§ What you are asked to do:
Only one stretch of the data is wanted: the line containing "LINE1 pin AO: D6 -> A0", the line containing "POT pin SIG: D6 -> D7", and every line between them, copied exactly.

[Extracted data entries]

Content starts

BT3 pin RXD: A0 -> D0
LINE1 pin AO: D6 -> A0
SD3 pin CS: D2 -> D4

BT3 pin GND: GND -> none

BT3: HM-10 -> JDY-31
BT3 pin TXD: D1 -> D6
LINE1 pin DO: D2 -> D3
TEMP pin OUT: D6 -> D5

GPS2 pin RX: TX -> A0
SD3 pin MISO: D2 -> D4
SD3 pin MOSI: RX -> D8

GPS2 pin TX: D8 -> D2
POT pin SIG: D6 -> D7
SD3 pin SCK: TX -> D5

Content ends

§ Result for this exercise:
LINE1 pin AO: D6 -> A0
SD3 pin CS: D2 -> D4

BT3 pin GND: GND -> none

BT3: HM-10 -> JDY-31
BT3 pin TXD: D1 -> D6
LINE1 pin DO: D2 -> D3
TEMP pin OUT: D6 -> D5

GPS2 pin RX: TX -> A0
SD3 pin MISO: D2 -> D4
SD3 pin MOSI: RX -> D8

GPS2 pin TX: D8 -> D2
POT pin SIG: D6 -> D7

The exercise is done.